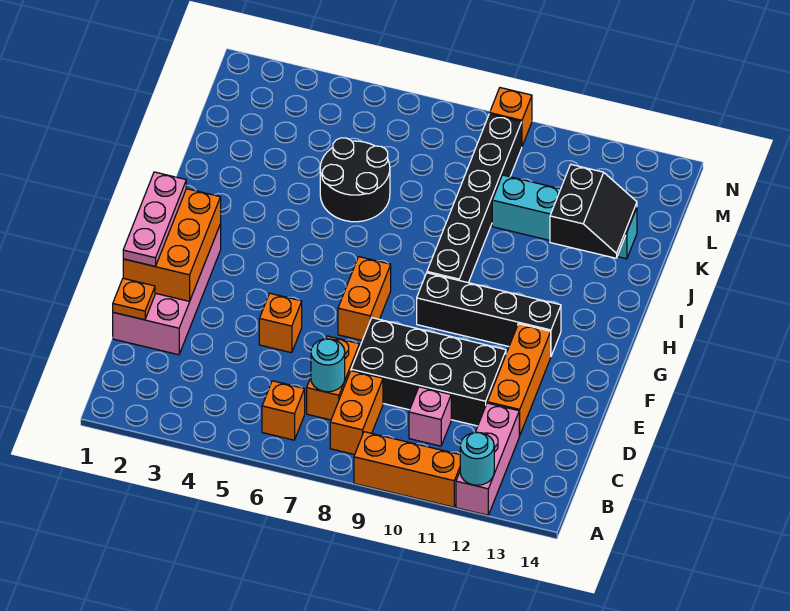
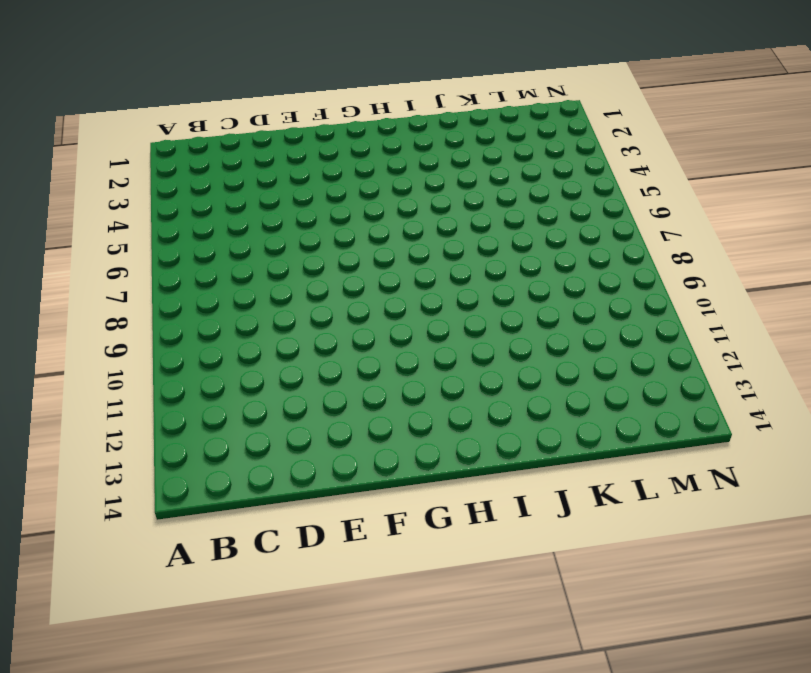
none -> orange 1x3 brick [354,432,460,507]
none -> pink 1x3 brick [456,403,519,515]
none -> orange 1x1 brick [262,381,305,440]

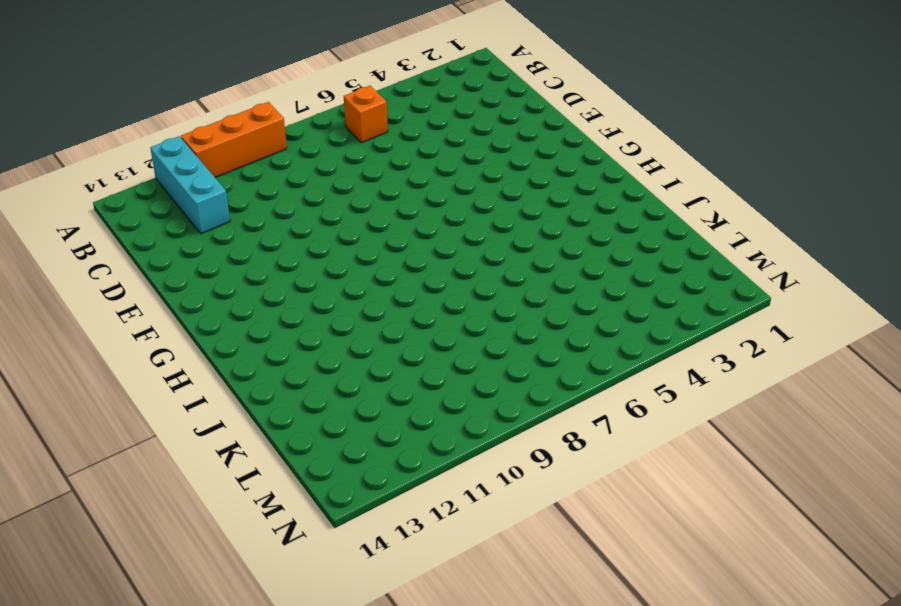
cyan 1x3 brick [150,136,230,233] -> pink 1x3 brick [456,403,519,515]
none -> orange 1x2 brick [330,371,383,455]
none -> orange 1x2 brick [307,336,359,420]
none -> pink 1x1 brick [409,387,451,446]

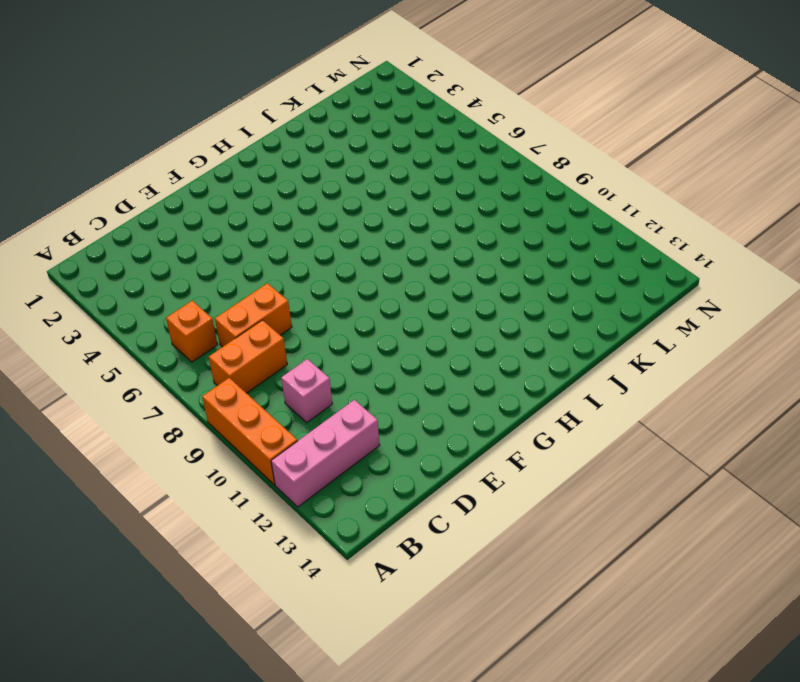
none -> pink 2x4 brick [113,224,221,355]
none -> black 2x4 brick [351,318,506,426]
none -> orange 1x3 brick [487,324,551,436]

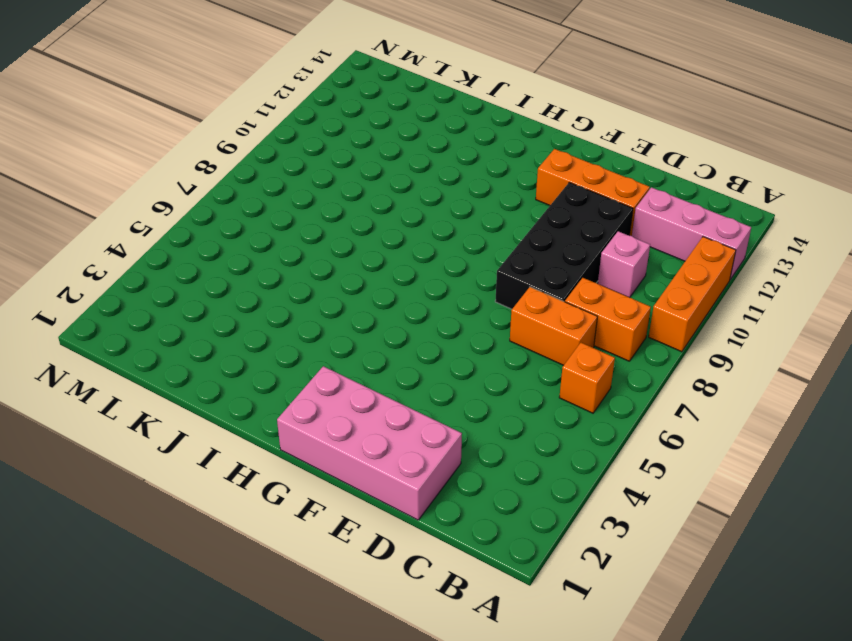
none -> orange 1x1 brick [259,293,302,353]
none -> orange 1x2 brick [338,257,391,341]
none -> black 1x4 brick [417,273,561,356]

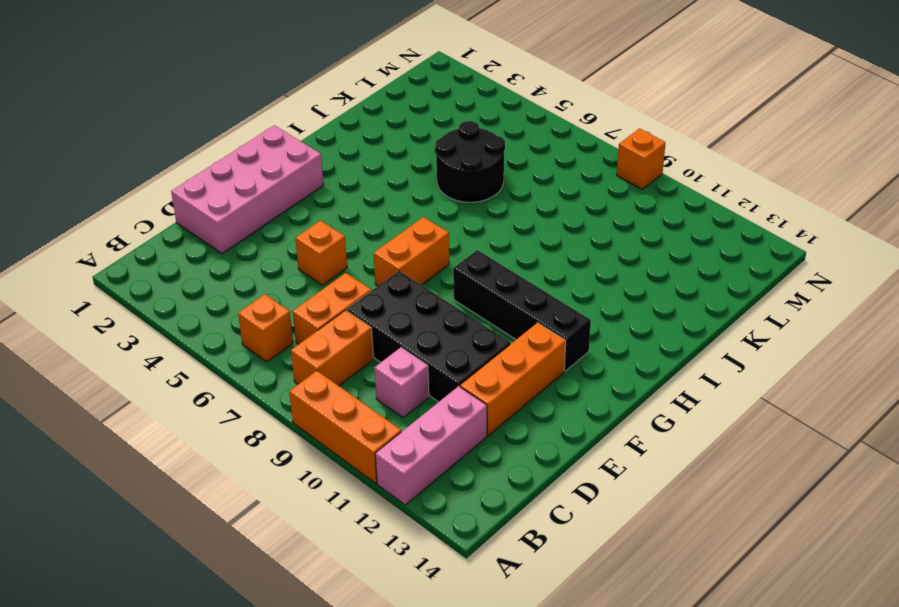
none -> black 1x6 brick [427,114,522,283]
none -> cyan 1x4 brick [492,175,637,259]
none -> cyan 1x1 round brick [460,432,494,485]

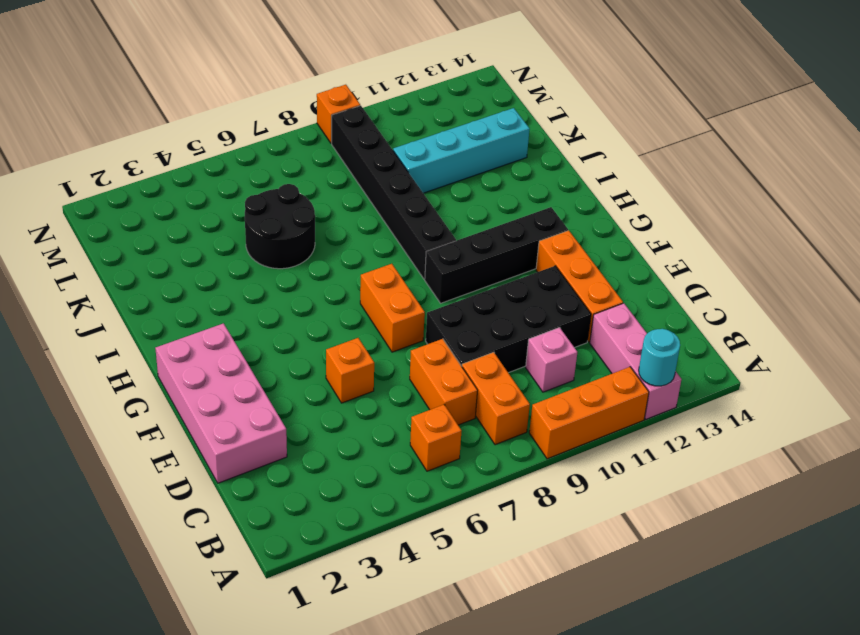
none -> cyan 1x1 round brick [311,339,345,392]
none -> orange 1x1 plate [113,278,155,320]
none -> orange 2x3 brick [123,189,221,301]

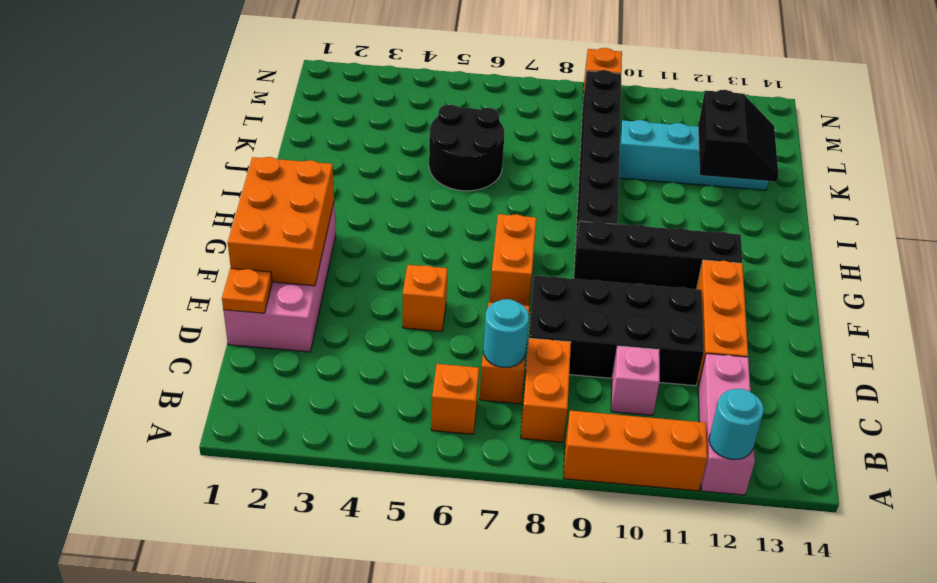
none -> pink 1x3 plate [123,172,186,266]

| Task to complete |
Restate the records above in full and word for word, but do not carry over any pictures.

| Answer |
none -> orange 1x3 brick [354,432,460,507]
none -> pink 1x3 brick [456,403,519,515]
none -> orange 1x1 brick [262,381,305,440]

cyan 1x3 brick [150,136,230,233] -> pink 1x3 brick [456,403,519,515]
none -> orange 1x2 brick [330,371,383,455]
none -> orange 1x2 brick [307,336,359,420]
none -> pink 1x1 brick [409,387,451,446]

none -> pink 2x4 brick [113,224,221,355]
none -> black 2x4 brick [351,318,506,426]
none -> orange 1x3 brick [487,324,551,436]

none -> orange 1x1 brick [259,293,302,353]
none -> orange 1x2 brick [338,257,391,341]
none -> black 1x4 brick [417,273,561,356]

none -> black 1x6 brick [427,114,522,283]
none -> cyan 1x4 brick [492,175,637,259]
none -> cyan 1x1 round brick [460,432,494,485]

none -> cyan 1x1 round brick [311,339,345,392]
none -> orange 1x1 plate [113,278,155,320]
none -> orange 2x3 brick [123,189,221,301]

none -> pink 1x3 plate [123,172,186,266]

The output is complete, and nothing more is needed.